----- Exercise data

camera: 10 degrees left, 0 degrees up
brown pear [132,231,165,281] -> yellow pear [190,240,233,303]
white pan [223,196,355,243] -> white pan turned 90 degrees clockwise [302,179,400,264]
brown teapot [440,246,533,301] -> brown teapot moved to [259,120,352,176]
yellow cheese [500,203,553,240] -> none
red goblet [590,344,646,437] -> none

----------
----- Exercise data

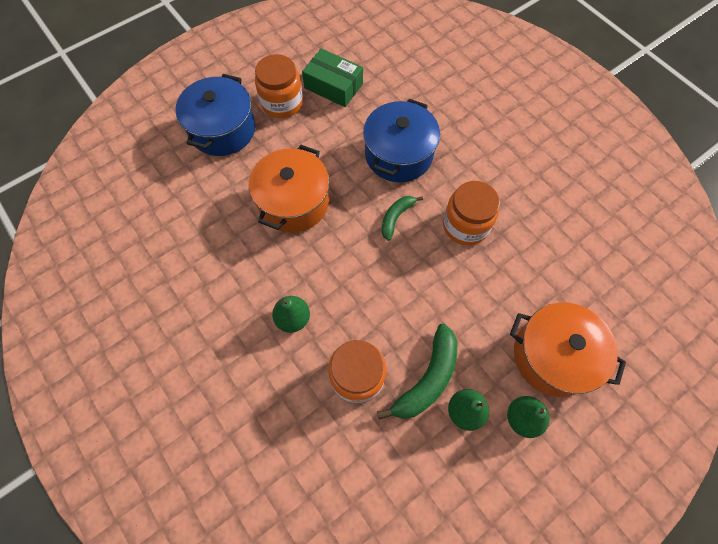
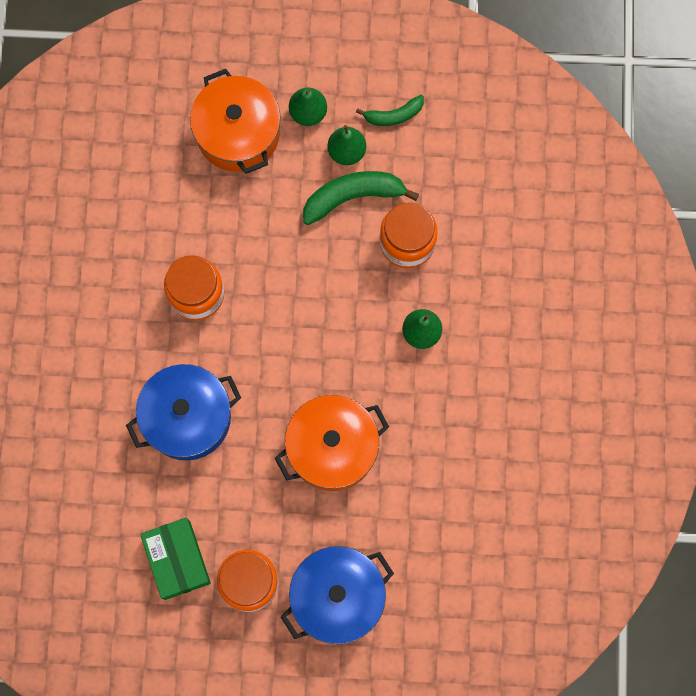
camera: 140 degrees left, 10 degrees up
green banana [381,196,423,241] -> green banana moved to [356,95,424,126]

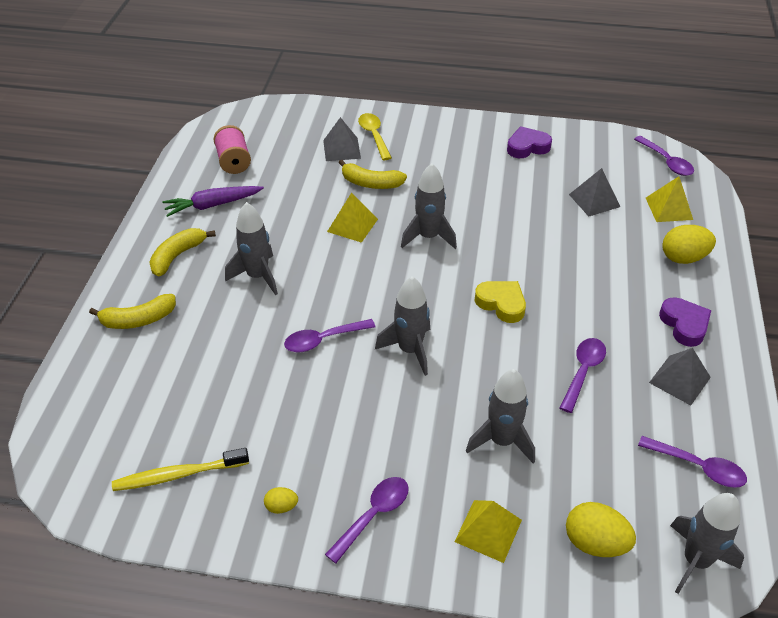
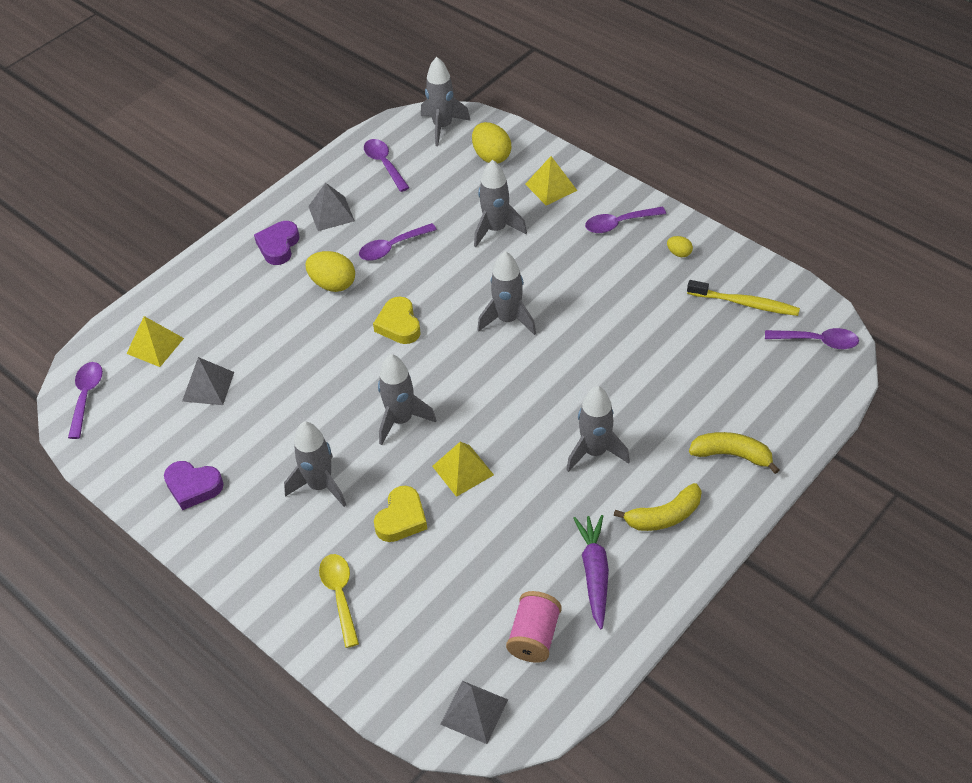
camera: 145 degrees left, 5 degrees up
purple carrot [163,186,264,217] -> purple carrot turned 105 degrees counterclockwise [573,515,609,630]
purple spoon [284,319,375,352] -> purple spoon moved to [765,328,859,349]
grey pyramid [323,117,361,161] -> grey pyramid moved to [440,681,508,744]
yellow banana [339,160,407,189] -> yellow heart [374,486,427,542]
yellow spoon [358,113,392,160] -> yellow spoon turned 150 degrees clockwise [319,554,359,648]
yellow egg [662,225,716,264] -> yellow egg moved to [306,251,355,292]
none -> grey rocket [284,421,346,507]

----------
----- Exercise data

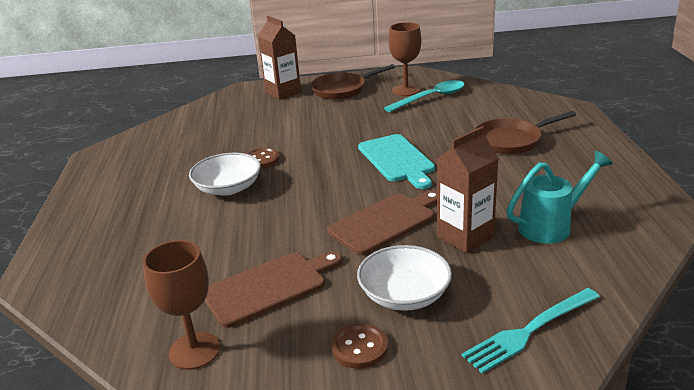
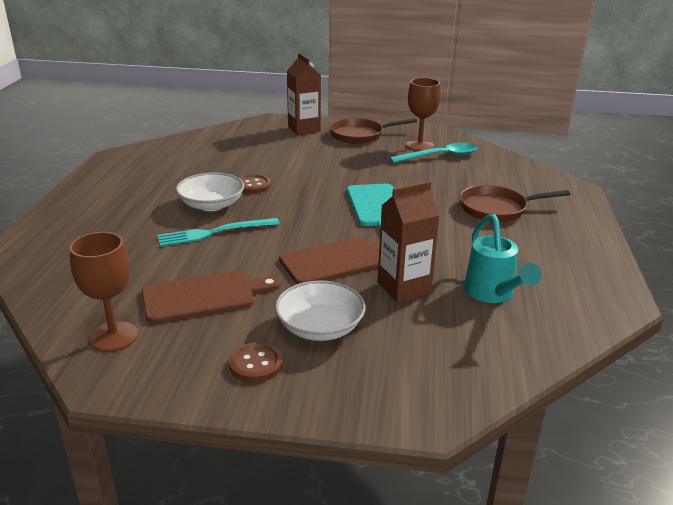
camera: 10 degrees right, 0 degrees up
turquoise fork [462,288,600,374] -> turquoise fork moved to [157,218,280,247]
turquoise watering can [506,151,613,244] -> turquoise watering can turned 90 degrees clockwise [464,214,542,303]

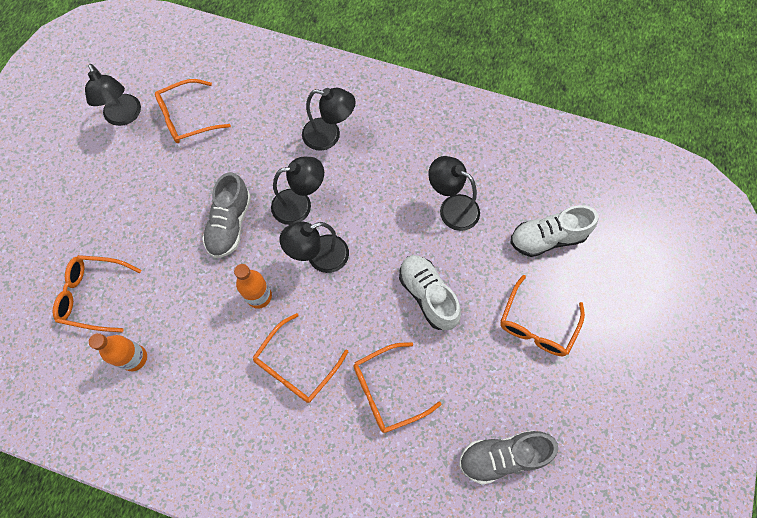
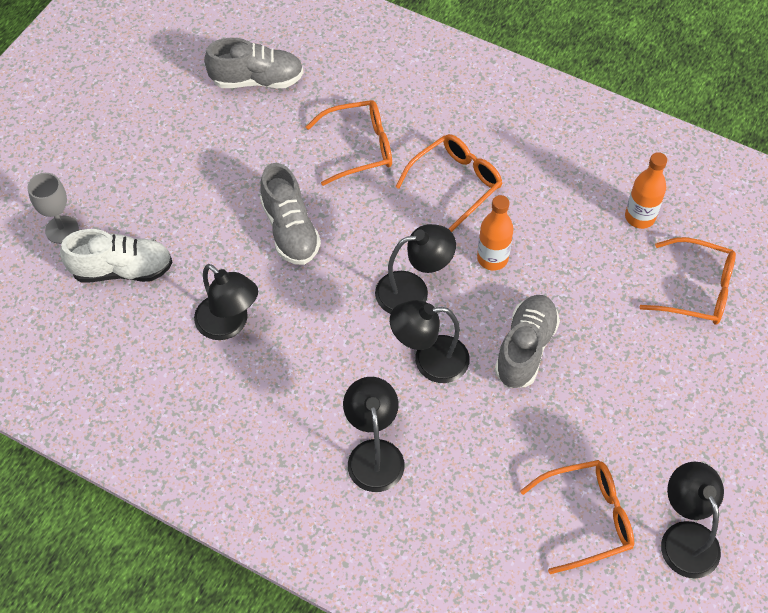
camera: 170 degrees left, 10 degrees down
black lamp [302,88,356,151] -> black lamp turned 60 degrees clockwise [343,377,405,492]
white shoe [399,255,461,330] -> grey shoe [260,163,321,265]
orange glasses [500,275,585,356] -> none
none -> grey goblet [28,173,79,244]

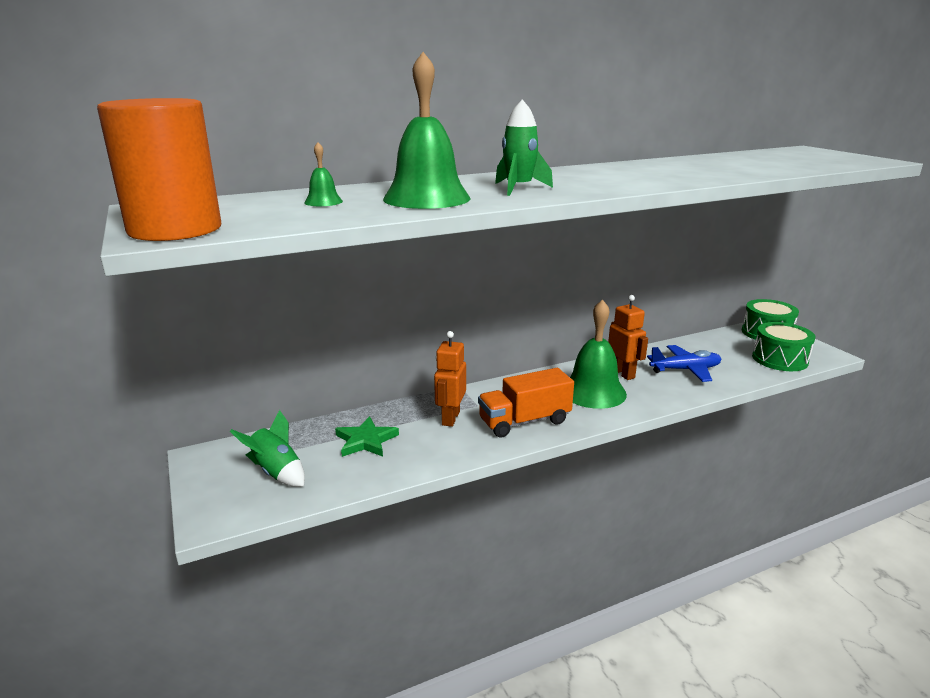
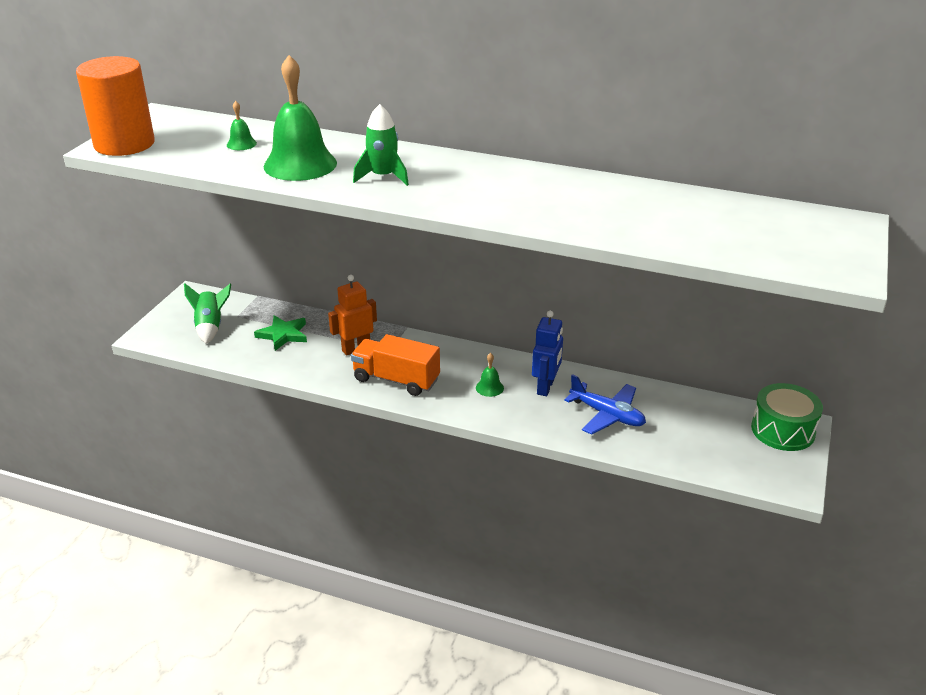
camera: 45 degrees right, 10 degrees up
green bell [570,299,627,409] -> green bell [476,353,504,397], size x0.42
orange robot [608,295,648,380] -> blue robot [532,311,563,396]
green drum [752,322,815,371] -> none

----------

* [What the task requires] From the records above, copy only the lines starting with the line that holds "camera: 10 degrees left, 0 degrees up" and going on through the line that holds "red goblet [590,344,646,437] -> none", exactly as written.

* [Solution to this exercise]
camera: 10 degrees left, 0 degrees up
brown pear [132,231,165,281] -> yellow pear [190,240,233,303]
white pan [223,196,355,243] -> white pan turned 90 degrees clockwise [302,179,400,264]
brown teapot [440,246,533,301] -> brown teapot moved to [259,120,352,176]
yellow cheese [500,203,553,240] -> none
red goblet [590,344,646,437] -> none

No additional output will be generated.